::: DATASET EXTRACT
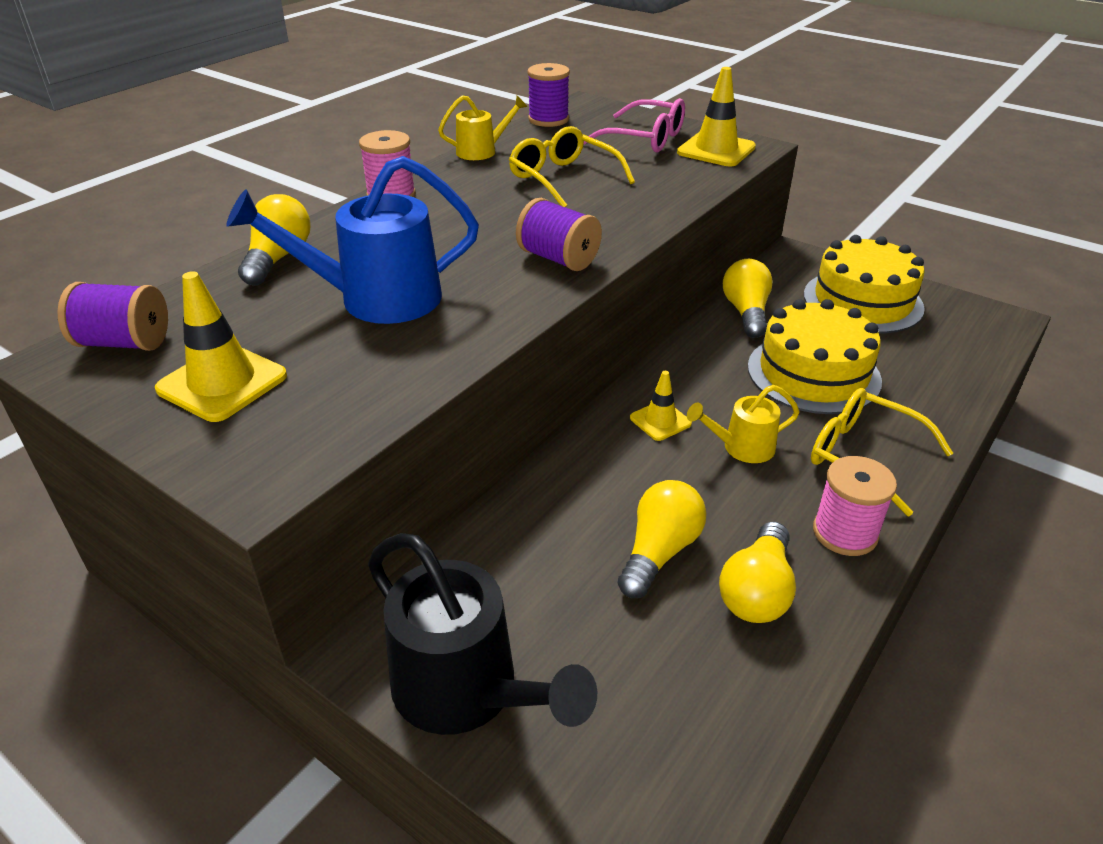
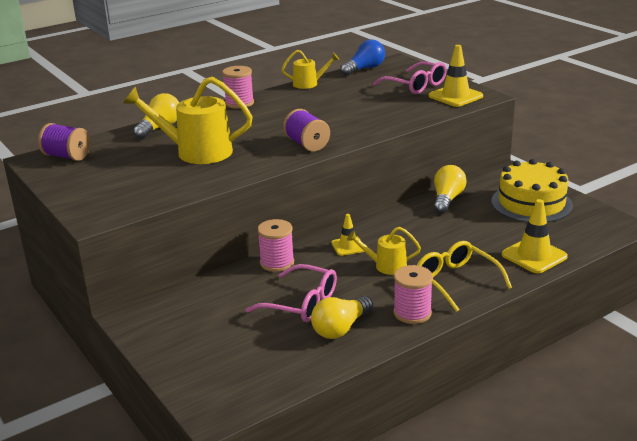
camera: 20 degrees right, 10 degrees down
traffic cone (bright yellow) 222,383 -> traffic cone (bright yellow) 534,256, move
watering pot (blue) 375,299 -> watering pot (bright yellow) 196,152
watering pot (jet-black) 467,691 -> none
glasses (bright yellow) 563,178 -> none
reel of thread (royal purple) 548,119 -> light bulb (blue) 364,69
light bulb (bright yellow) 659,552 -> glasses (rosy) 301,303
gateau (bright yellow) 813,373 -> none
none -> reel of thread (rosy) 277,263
::::::
◆ WHAT IS BEING ASKED
Would you please repeat the lines above exactly, from the first line of the listing through the line holding "watering pot (jet-black) 467,691 -> none", with nothing added and no pictures?

◆ WRITTEN REPLY
camera: 20 degrees right, 10 degrees down
traffic cone (bright yellow) 222,383 -> traffic cone (bright yellow) 534,256, move
watering pot (blue) 375,299 -> watering pot (bright yellow) 196,152
watering pot (jet-black) 467,691 -> none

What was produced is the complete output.